Assignment —
Starting from the top of the entries below and ending with the line containing "(149, 457) = (342, 560): yellow", restate every line word for word, pictures omitted.

[Opening Available records section]

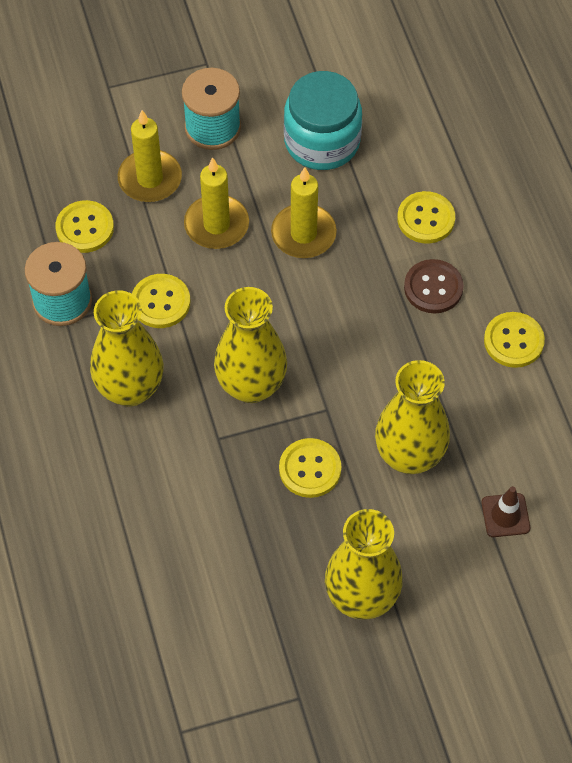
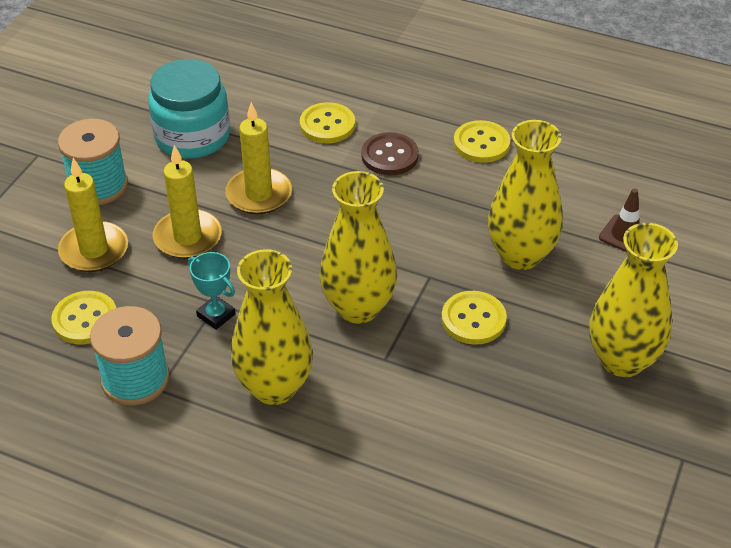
camera: 50 degrees left, 15 degrees down
(160, 302) = (216, 315): yellow button -> turquoise trophy

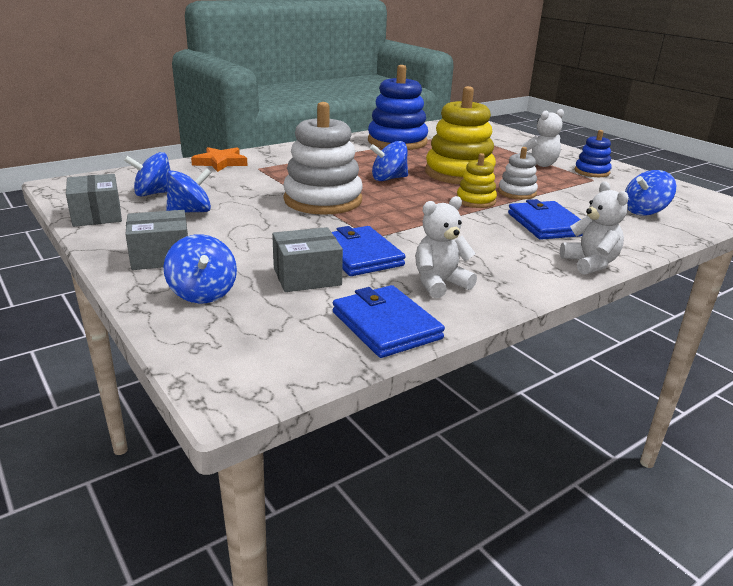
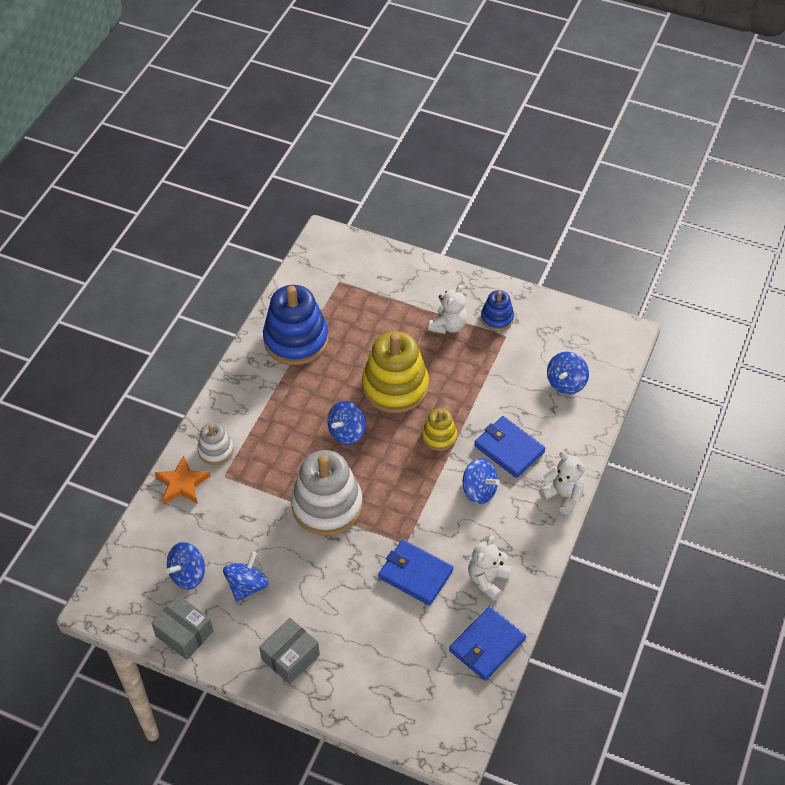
camera: 30 degrees left, 25 degrees up
(203, 293) = (358, 680): blue spinning top -> blue spinning top (479, 490)
(307, 276) = (403, 622): grey box -> none
(386, 325) = (487, 645): blue wallet -> blue wallet turned 75 degrees counterclockwise
(517, 193) = (461, 401): white stacking toy -> white stacking toy (215, 450)

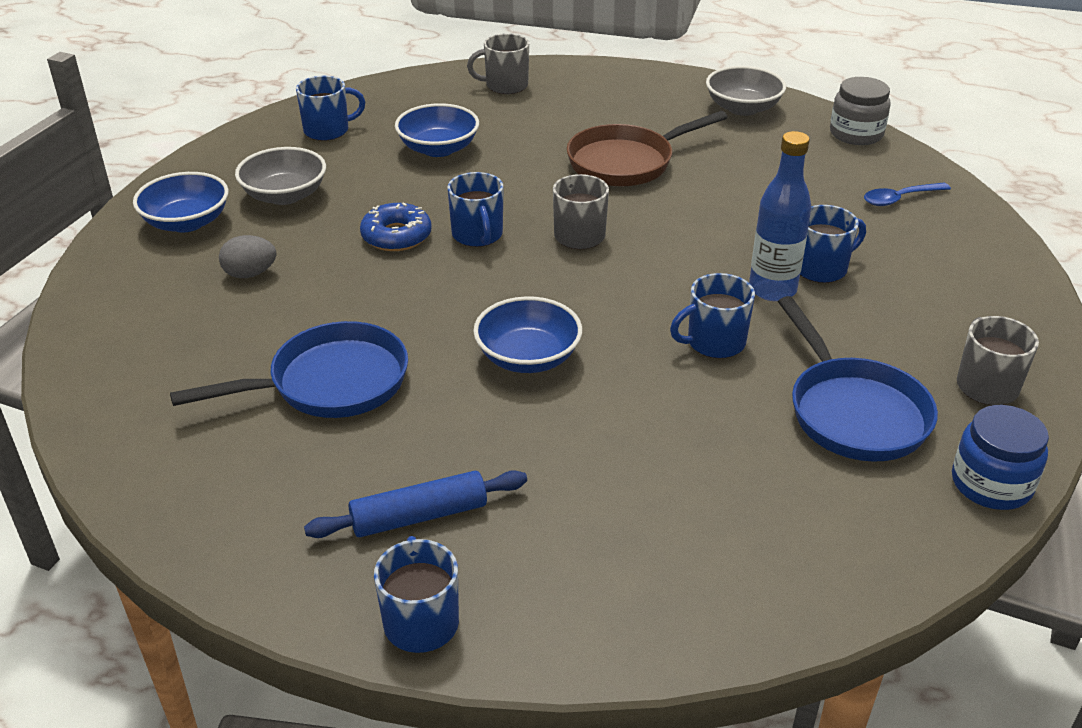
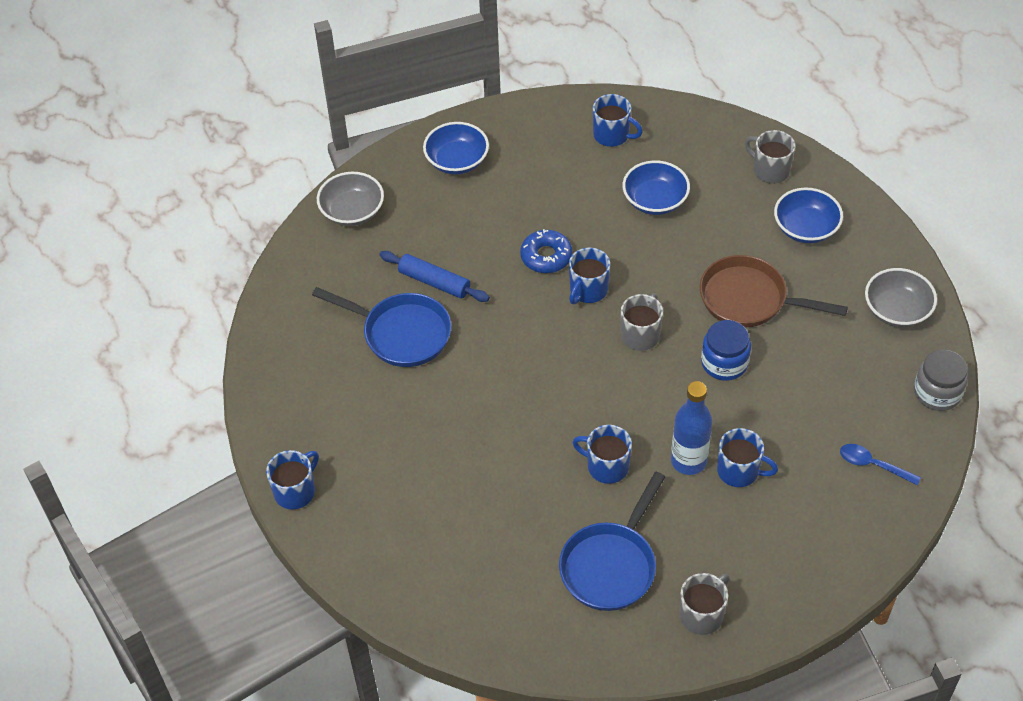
camera: 50 degrees right, 15 degrees up
(250, 274) = (445, 227): grey egg -> none
(285, 195) = (527, 177): grey bowl -> grey bowl (352, 211)
(419, 516) = (352, 441): blue rolling pin -> blue rolling pin (434, 282)
(528, 357) = (505, 395): blue bowl -> blue bowl (805, 228)
(991, 484) = (612, 659): blue jar -> blue jar (724, 363)

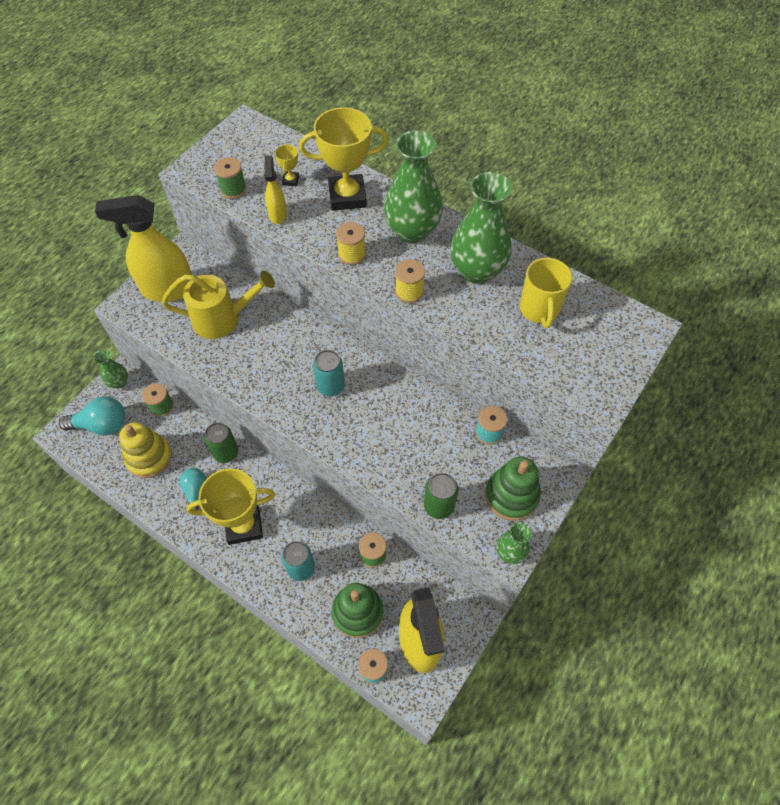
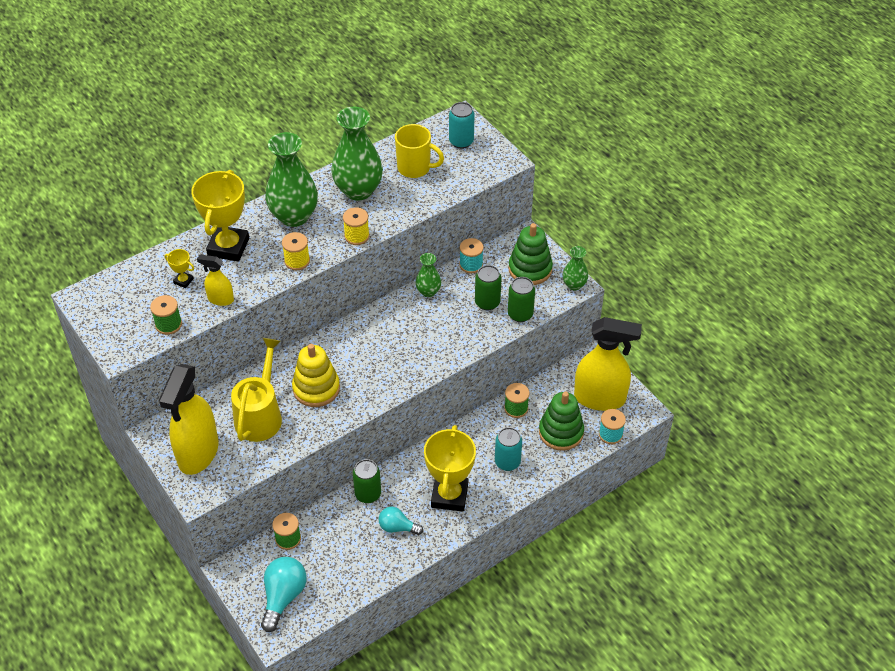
camera: 70 degrees left, 10 degrees down
(119, 382) = (237, 573): green vase -> green vase (428, 292)
(149, 457) = (342, 560): yellow stacking toy -> yellow stacking toy (316, 388)
(331, 386) = (377, 353): turquoise can -> turquoise can (461, 142)
(441, 466) = (487, 302): none -> green can

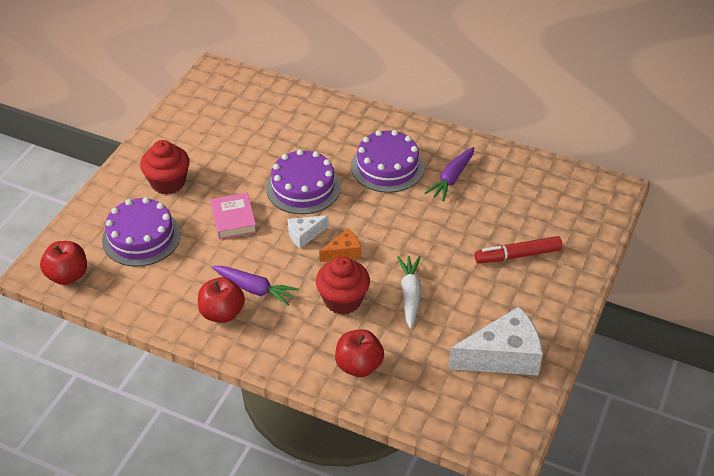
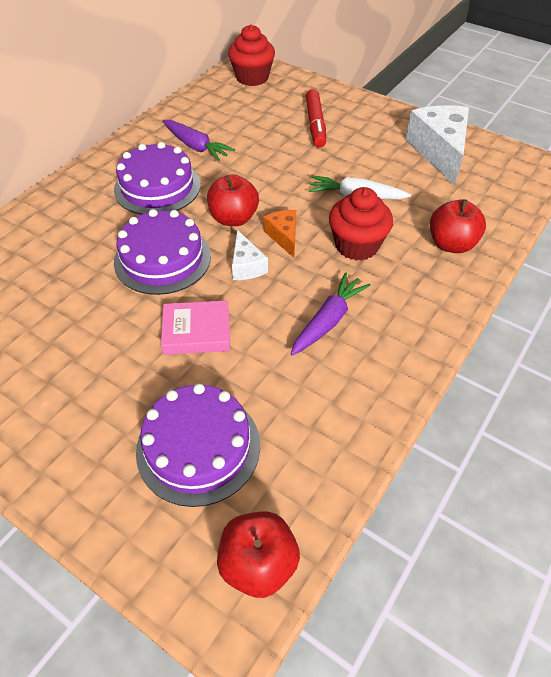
camera: 80 degrees left, 5 degrees up
(168, 182) = (89, 405): red cupcake -> red cupcake (252, 78)
(222, 313) = (365, 357): red apple -> red apple (233, 218)

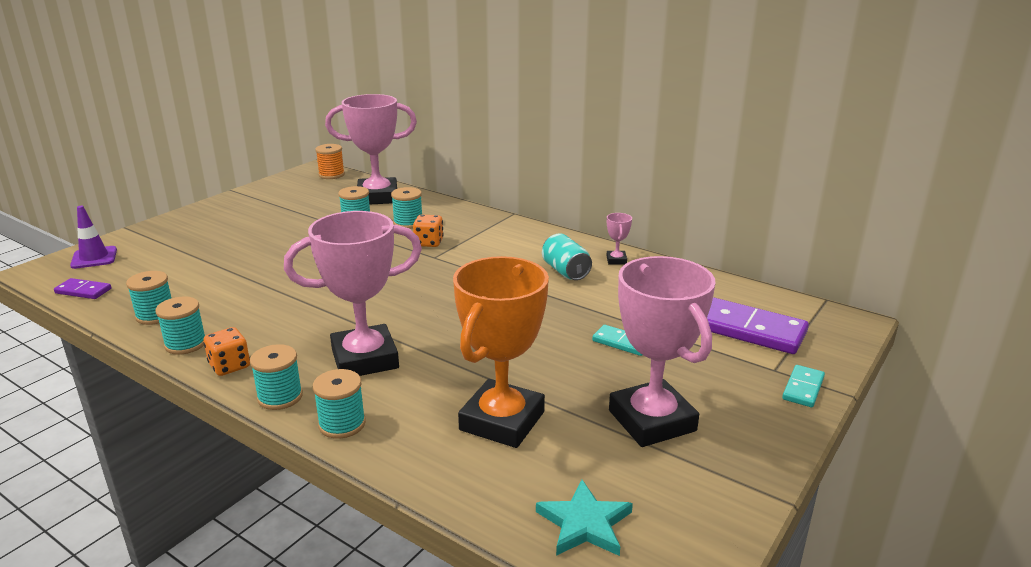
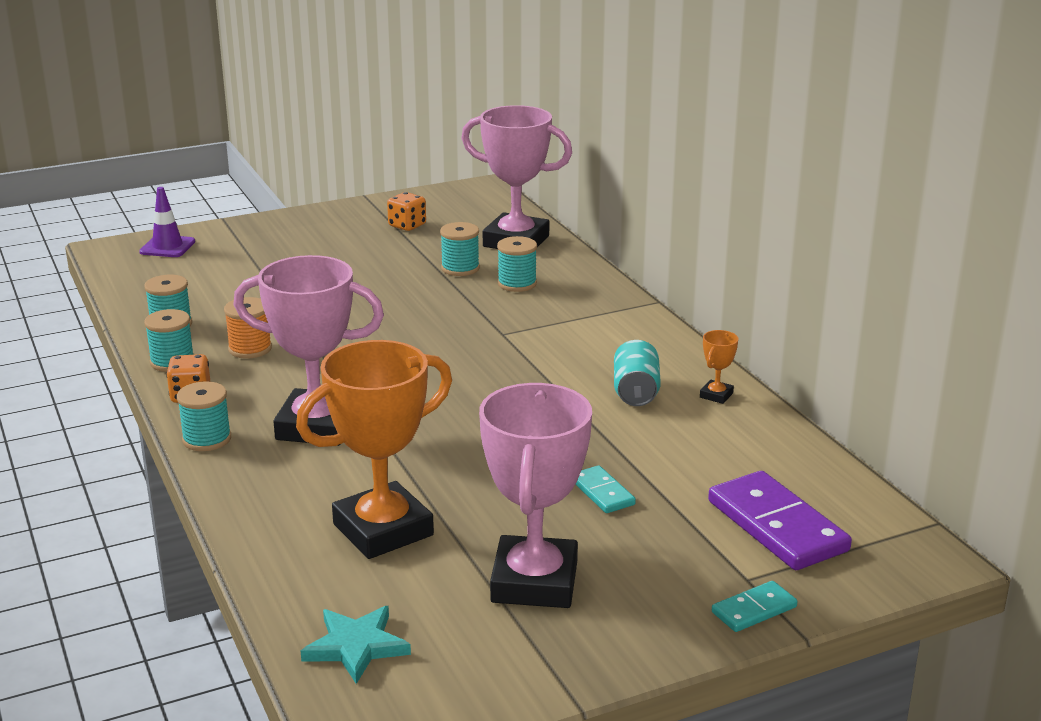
camera: 30 degrees right, 0 degrees up
(83, 291) = (130, 281): purple domino -> none
(331, 175) = (492, 199): orange spool -> orange spool (250, 349)
(342, 424) = (236, 482): turquoise spool -> none
(429, 243) = (514, 314): orange dice -> orange dice (407, 225)
(616, 260) = (716, 395): pink trophy -> orange trophy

[Closing Available records section]

Reply to the task —
camera: 50 degrees left, 15 degrees down
(160, 302) = (216, 315): yellow button -> turquoise trophy

camera: 30 degrees left, 25 degrees up
(203, 293) = (358, 680): blue spinning top -> blue spinning top (479, 490)
(307, 276) = (403, 622): grey box -> none
(386, 325) = (487, 645): blue wallet -> blue wallet turned 75 degrees counterclockwise
(517, 193) = (461, 401): white stacking toy -> white stacking toy (215, 450)

camera: 50 degrees right, 15 degrees up
(250, 274) = (445, 227): grey egg -> none
(285, 195) = (527, 177): grey bowl -> grey bowl (352, 211)
(419, 516) = (352, 441): blue rolling pin -> blue rolling pin (434, 282)
(528, 357) = (505, 395): blue bowl -> blue bowl (805, 228)
(991, 484) = (612, 659): blue jar -> blue jar (724, 363)

camera: 70 degrees left, 10 degrees down
(119, 382) = (237, 573): green vase -> green vase (428, 292)
(149, 457) = (342, 560): yellow stacking toy -> yellow stacking toy (316, 388)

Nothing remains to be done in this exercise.